> Work item:
For each line below that contains the word "pink", return that line.

> Data extracts:
---*---

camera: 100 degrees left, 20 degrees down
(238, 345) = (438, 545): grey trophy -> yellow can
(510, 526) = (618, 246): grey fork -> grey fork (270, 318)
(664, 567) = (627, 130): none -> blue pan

---*---

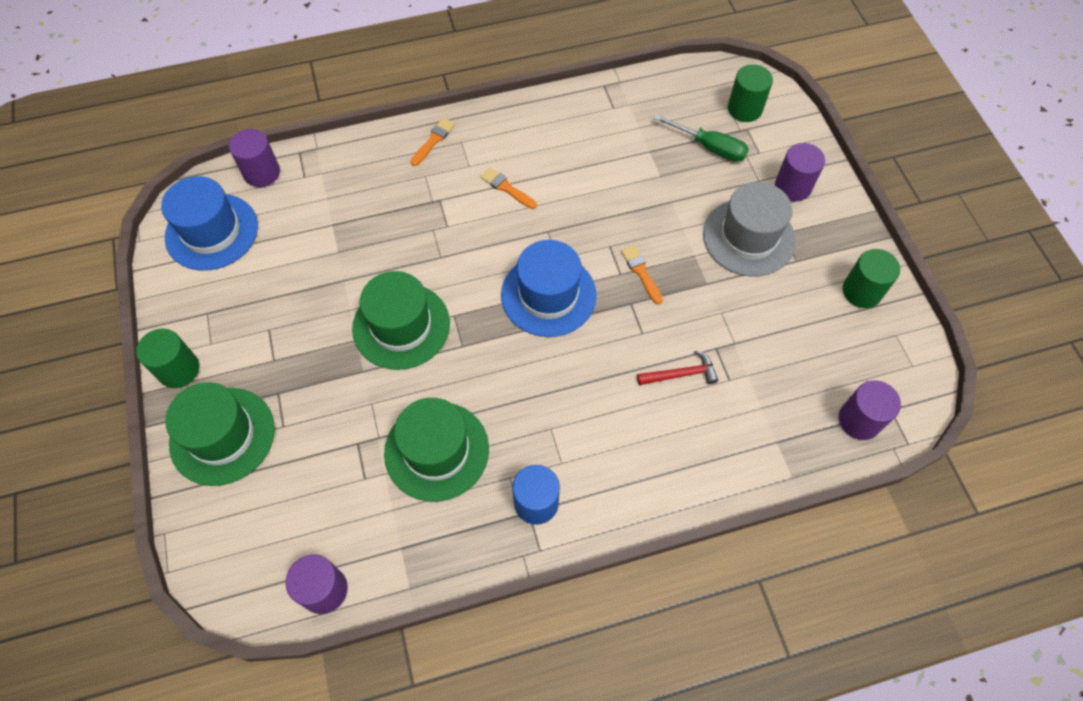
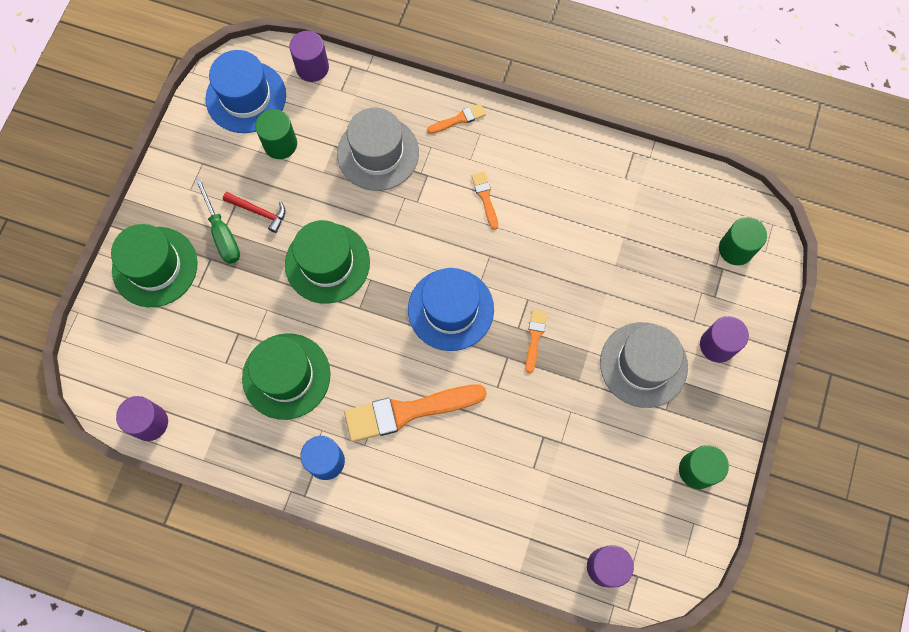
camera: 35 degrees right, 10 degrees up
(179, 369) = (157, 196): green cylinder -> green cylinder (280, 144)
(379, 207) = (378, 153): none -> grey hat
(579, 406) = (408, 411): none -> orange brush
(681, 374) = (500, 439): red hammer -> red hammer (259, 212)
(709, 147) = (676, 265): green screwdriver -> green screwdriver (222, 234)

---*---

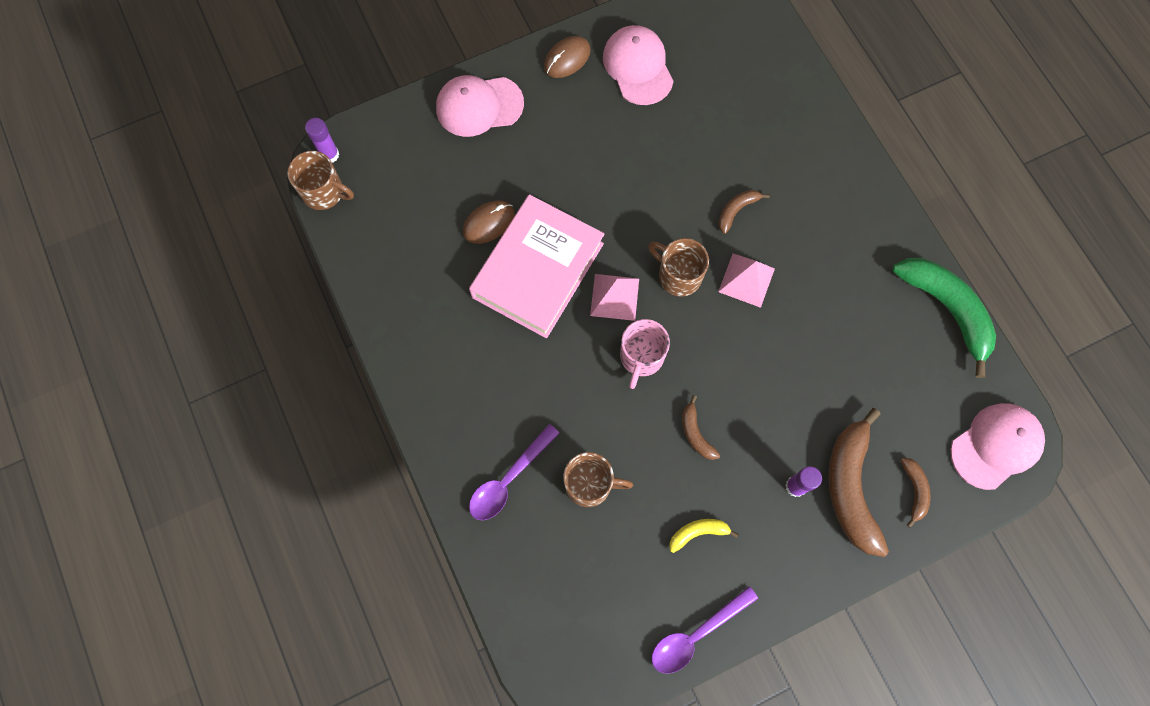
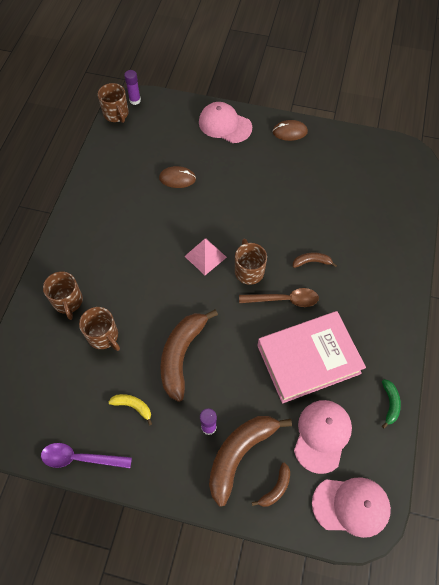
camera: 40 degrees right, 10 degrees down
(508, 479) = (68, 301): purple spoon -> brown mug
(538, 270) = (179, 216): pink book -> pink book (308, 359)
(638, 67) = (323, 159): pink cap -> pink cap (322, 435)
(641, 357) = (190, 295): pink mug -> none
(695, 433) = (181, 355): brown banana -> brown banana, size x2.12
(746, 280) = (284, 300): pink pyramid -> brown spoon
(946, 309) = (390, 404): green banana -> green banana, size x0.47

---*---

> Exercise output:
(538, 270) = (179, 216): pink book -> pink book (308, 359)
(638, 67) = (323, 159): pink cap -> pink cap (322, 435)
(641, 357) = (190, 295): pink mug -> none
(746, 280) = (284, 300): pink pyramid -> brown spoon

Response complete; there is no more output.